* **TRY IT**:
Below are the records; copy exactly the lines from the first through the one containing "camera: 35 degrees right, 10 degrees up", both included, and leave out the pictures.

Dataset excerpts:
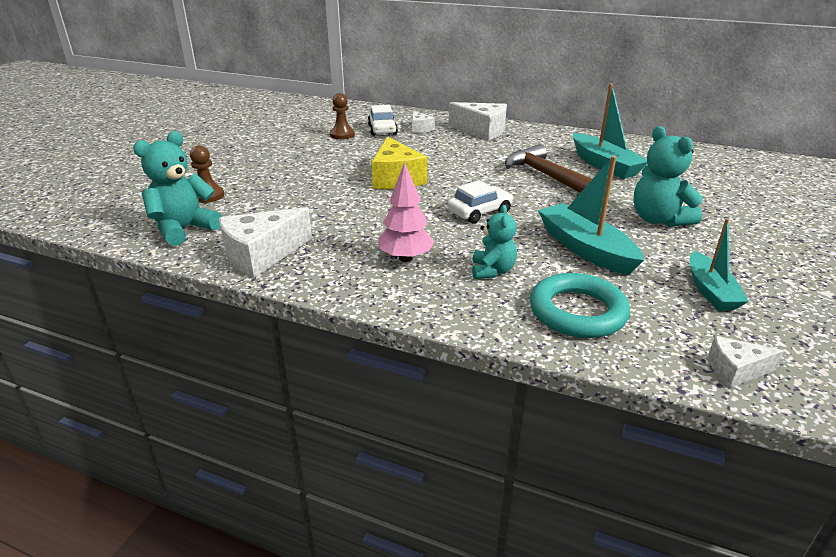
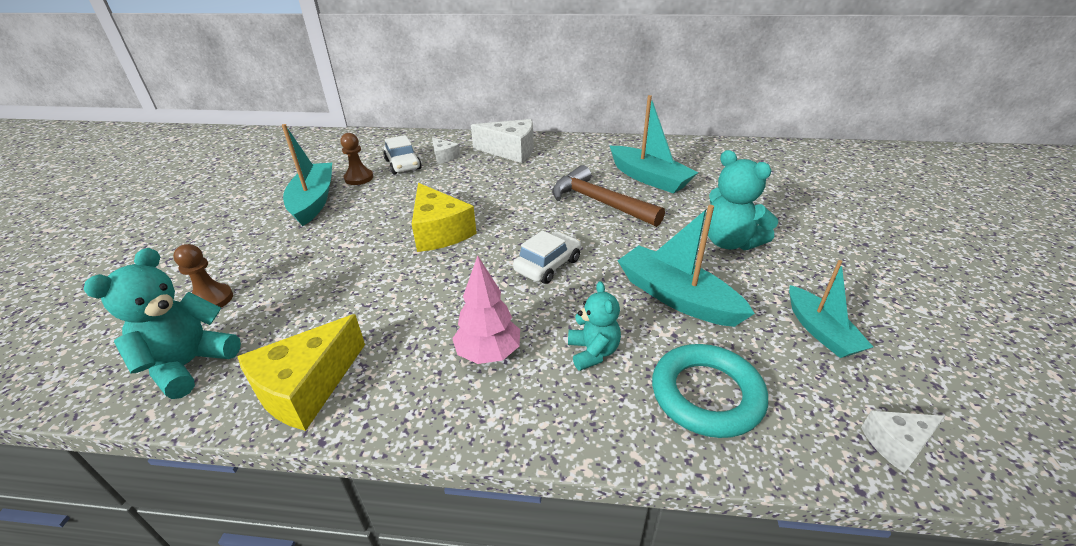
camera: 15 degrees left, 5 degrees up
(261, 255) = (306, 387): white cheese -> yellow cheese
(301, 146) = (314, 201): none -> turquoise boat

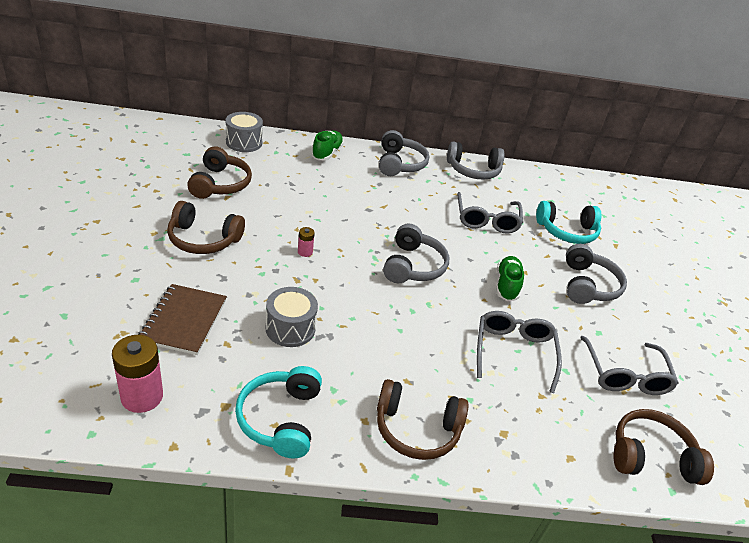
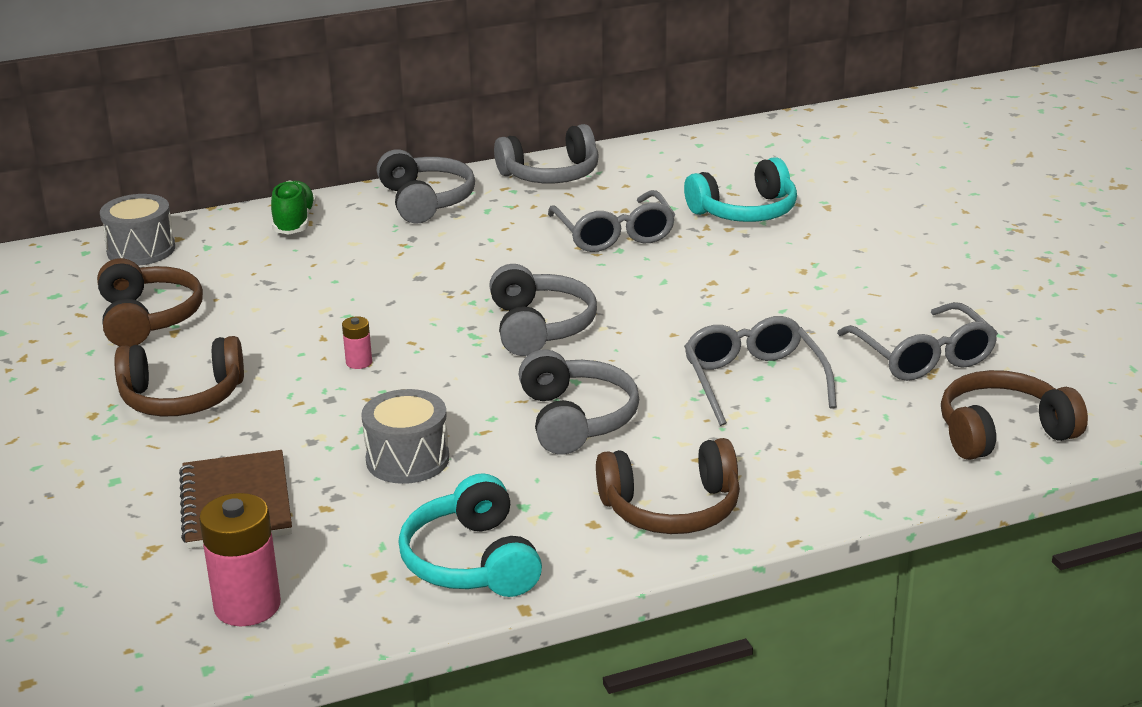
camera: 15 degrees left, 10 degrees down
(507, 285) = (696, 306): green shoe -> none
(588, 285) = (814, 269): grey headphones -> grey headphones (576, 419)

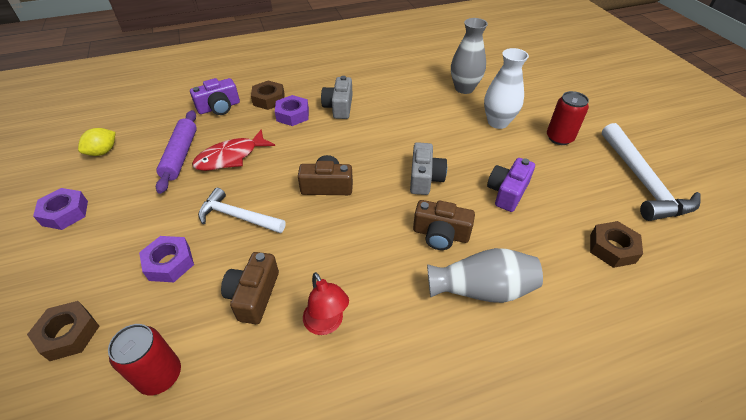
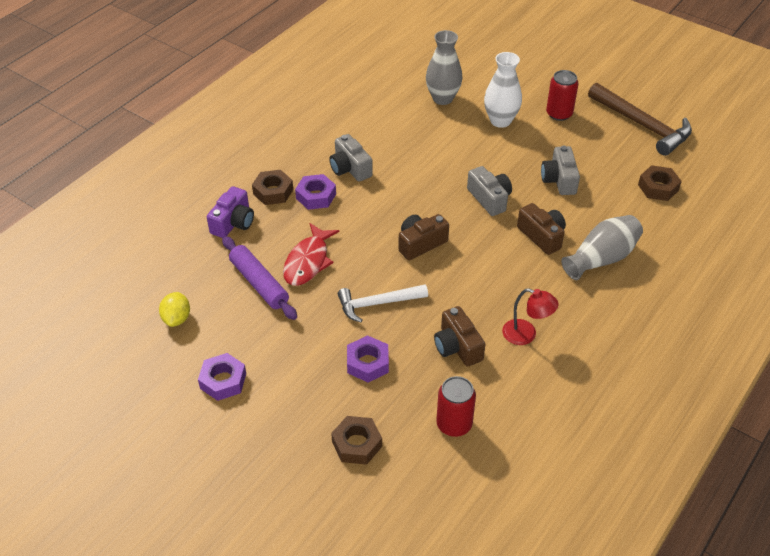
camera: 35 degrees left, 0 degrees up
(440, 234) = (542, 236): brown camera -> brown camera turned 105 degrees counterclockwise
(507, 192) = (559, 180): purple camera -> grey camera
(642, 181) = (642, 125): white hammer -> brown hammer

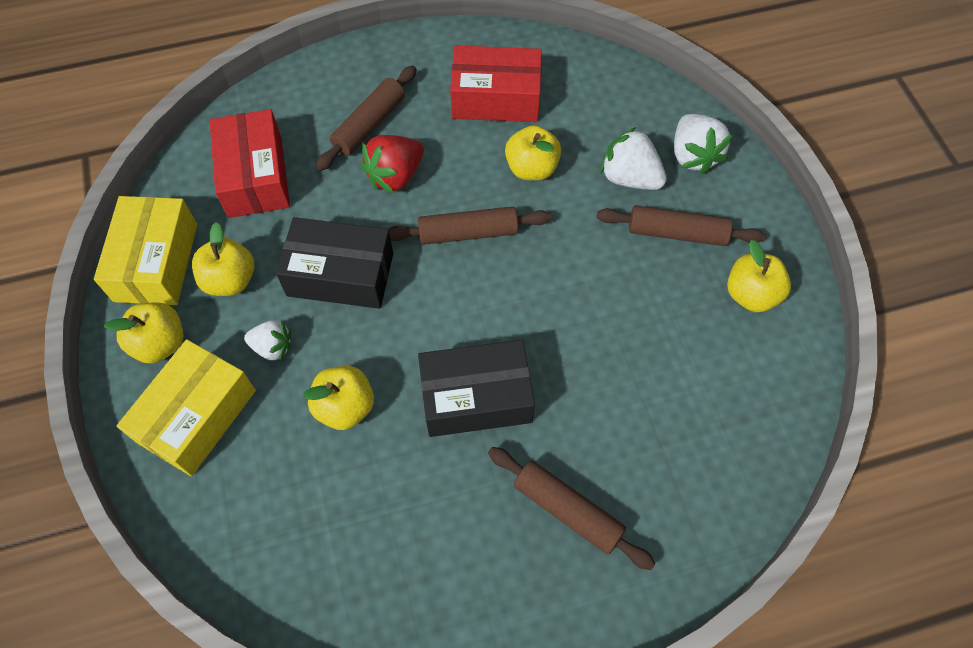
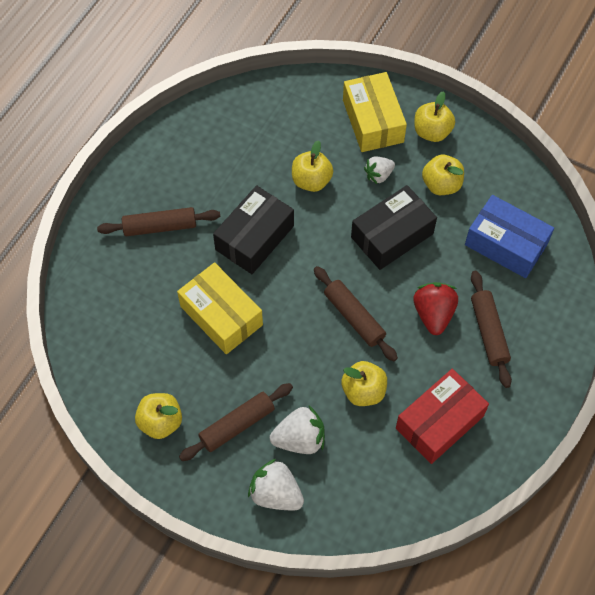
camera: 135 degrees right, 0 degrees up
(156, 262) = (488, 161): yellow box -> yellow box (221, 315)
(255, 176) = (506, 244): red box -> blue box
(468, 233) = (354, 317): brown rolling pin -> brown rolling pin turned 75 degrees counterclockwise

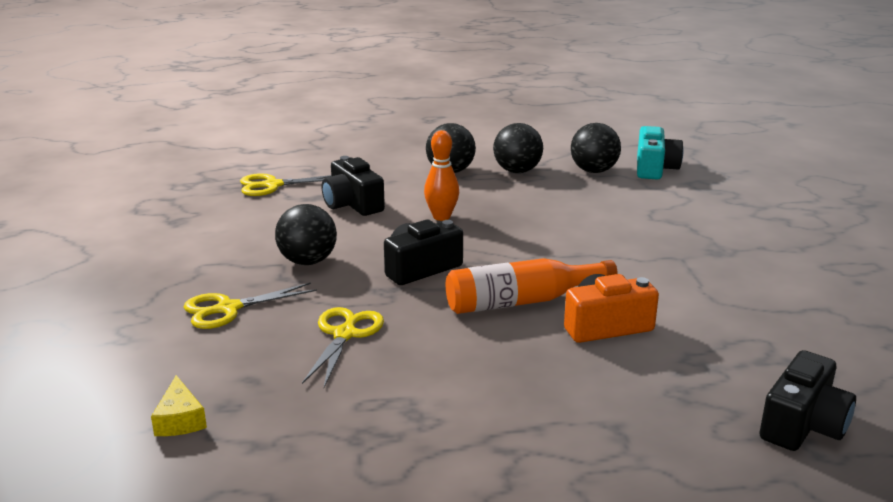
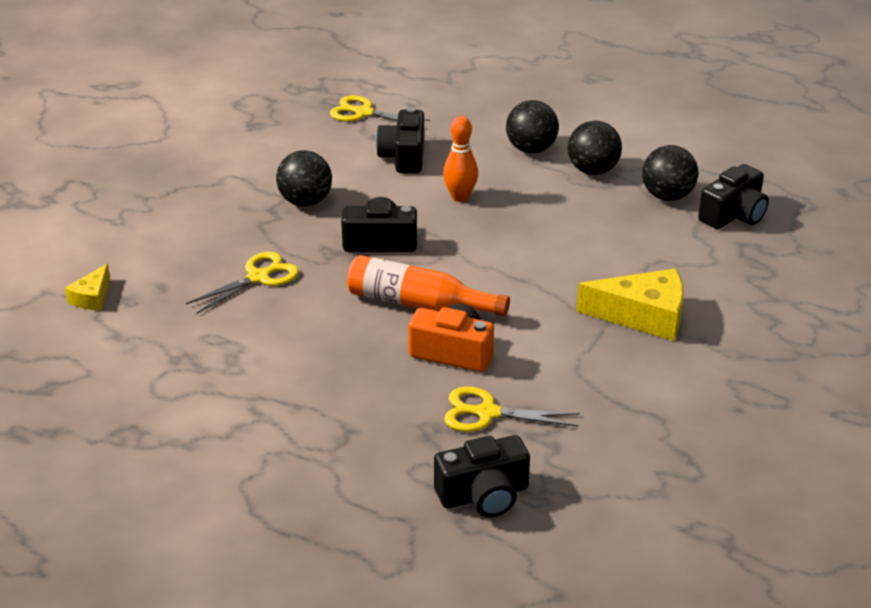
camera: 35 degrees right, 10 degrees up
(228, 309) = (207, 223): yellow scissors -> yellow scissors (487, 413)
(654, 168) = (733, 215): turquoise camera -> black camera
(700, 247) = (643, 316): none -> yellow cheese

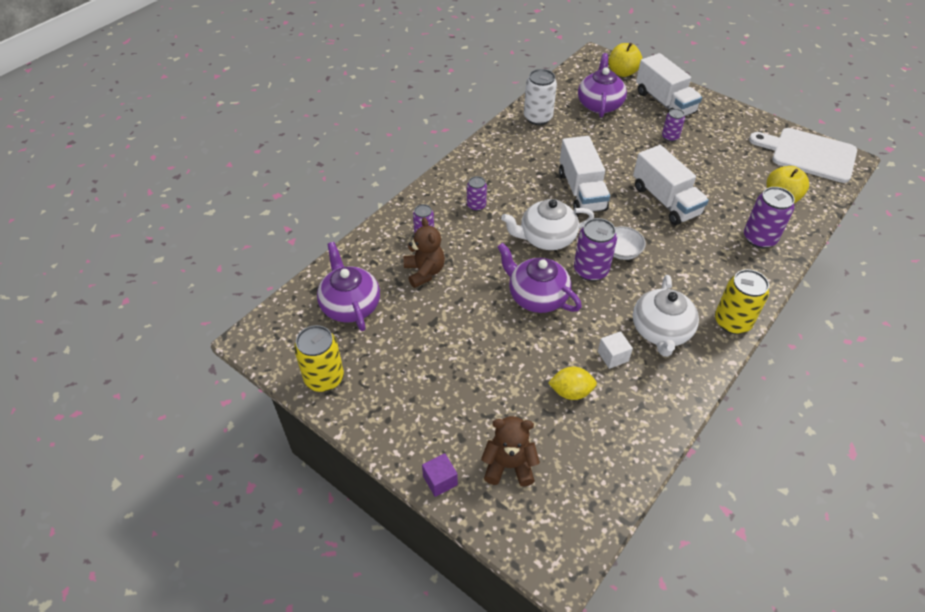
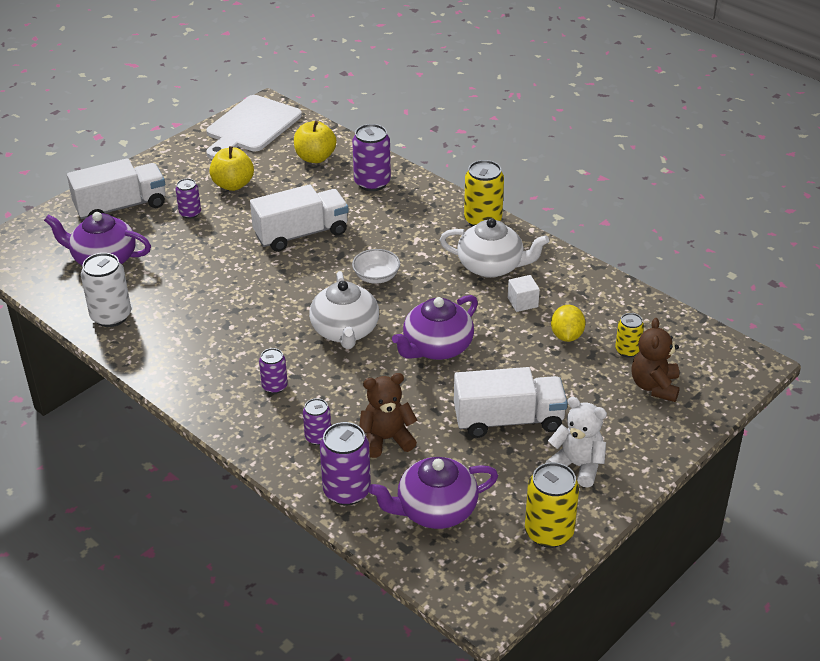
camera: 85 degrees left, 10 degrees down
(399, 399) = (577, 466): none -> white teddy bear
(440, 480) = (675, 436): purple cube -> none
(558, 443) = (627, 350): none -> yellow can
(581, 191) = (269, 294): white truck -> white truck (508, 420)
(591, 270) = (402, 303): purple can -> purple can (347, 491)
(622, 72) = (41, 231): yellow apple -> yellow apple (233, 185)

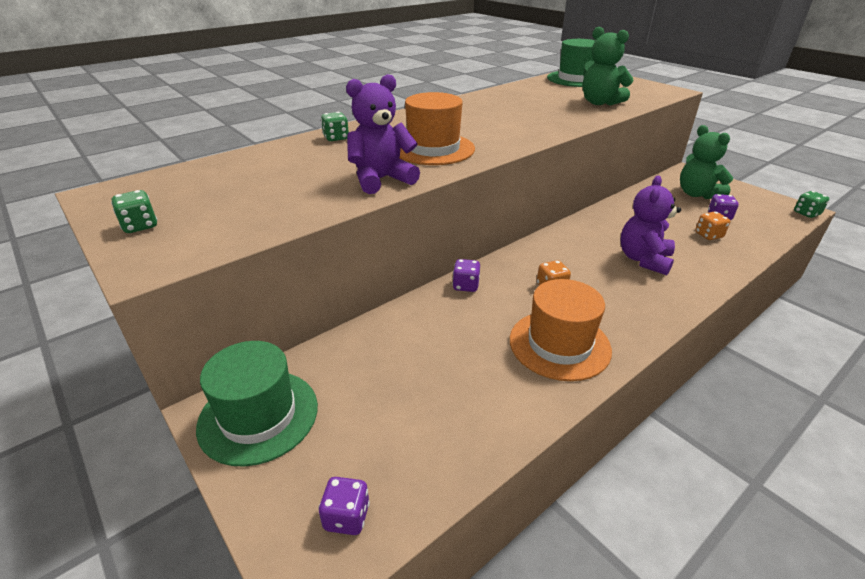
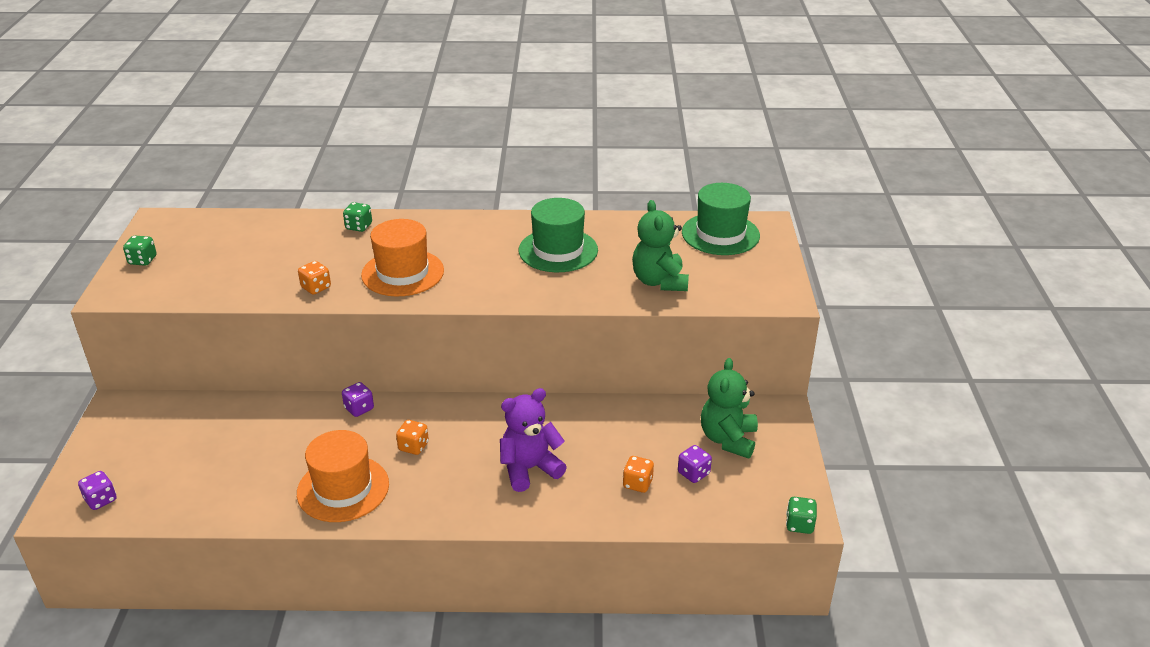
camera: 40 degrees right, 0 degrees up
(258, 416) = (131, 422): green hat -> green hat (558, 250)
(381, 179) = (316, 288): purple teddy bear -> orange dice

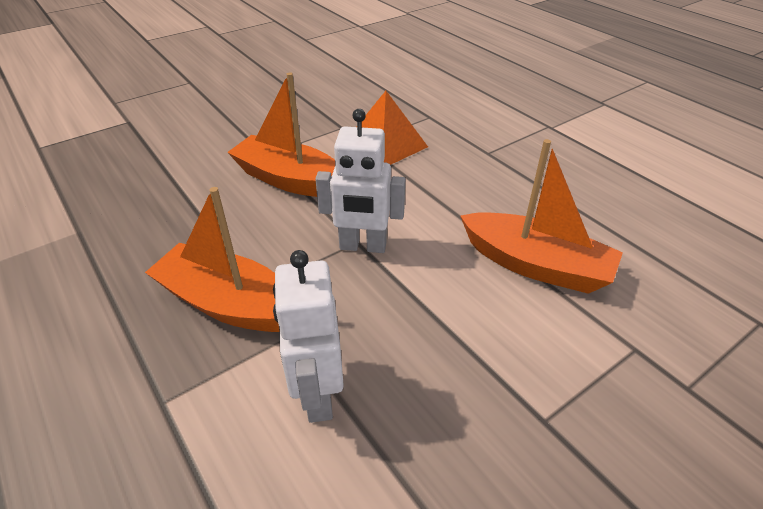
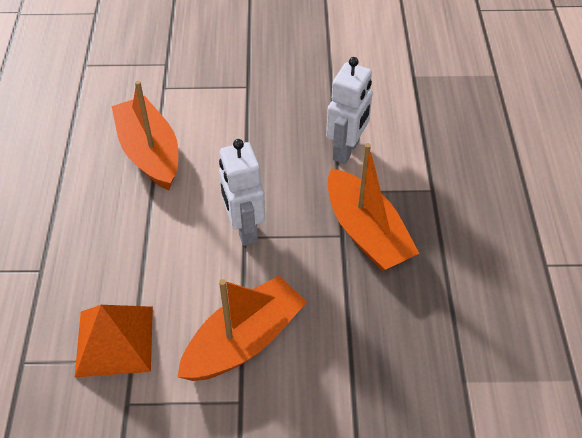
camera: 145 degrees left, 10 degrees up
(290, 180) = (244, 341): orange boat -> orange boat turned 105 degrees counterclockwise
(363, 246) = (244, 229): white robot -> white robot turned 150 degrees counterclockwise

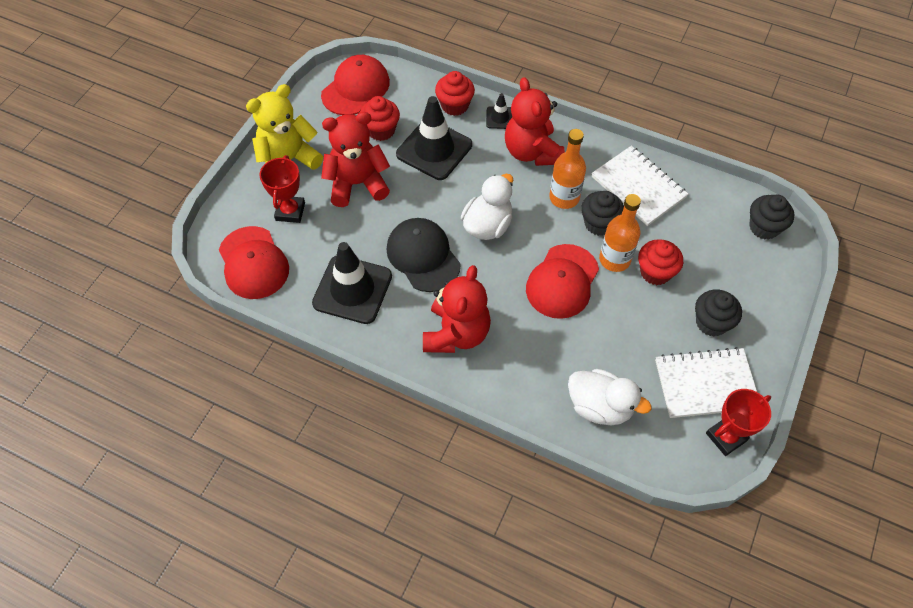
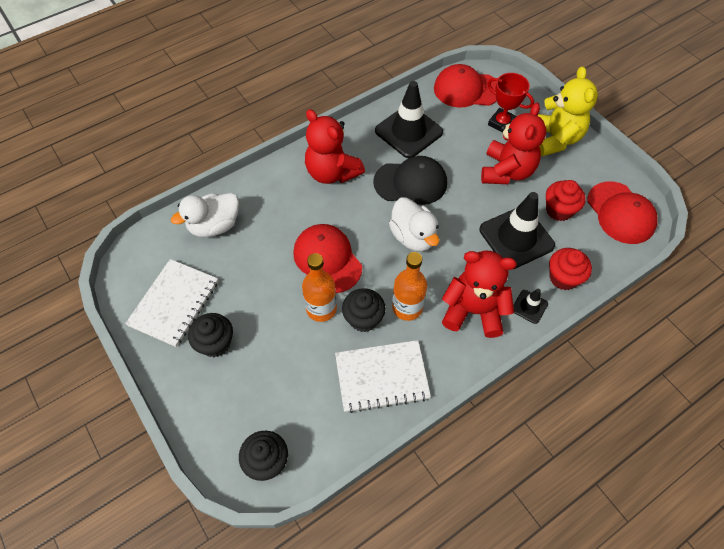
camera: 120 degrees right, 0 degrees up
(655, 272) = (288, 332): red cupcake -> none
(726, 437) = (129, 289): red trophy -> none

* **RESPONSE TO THIS EXERCISE**:
camera: 15 degrees left, 5 degrees up
(261, 255) = (306, 387): white cheese -> yellow cheese
(301, 146) = (314, 201): none -> turquoise boat

camera: 15 degrees left, 10 degrees down
(507, 285) = (696, 306): green shoe -> none
(588, 285) = (814, 269): grey headphones -> grey headphones (576, 419)

camera: 35 degrees left, 0 degrees up
(440, 234) = (542, 236): brown camera -> brown camera turned 105 degrees counterclockwise
(507, 192) = (559, 180): purple camera -> grey camera
(642, 181) = (642, 125): white hammer -> brown hammer

camera: 135 degrees right, 0 degrees up
(156, 262) = (488, 161): yellow box -> yellow box (221, 315)
(255, 176) = (506, 244): red box -> blue box
(468, 233) = (354, 317): brown rolling pin -> brown rolling pin turned 75 degrees counterclockwise

camera: 35 degrees right, 10 degrees up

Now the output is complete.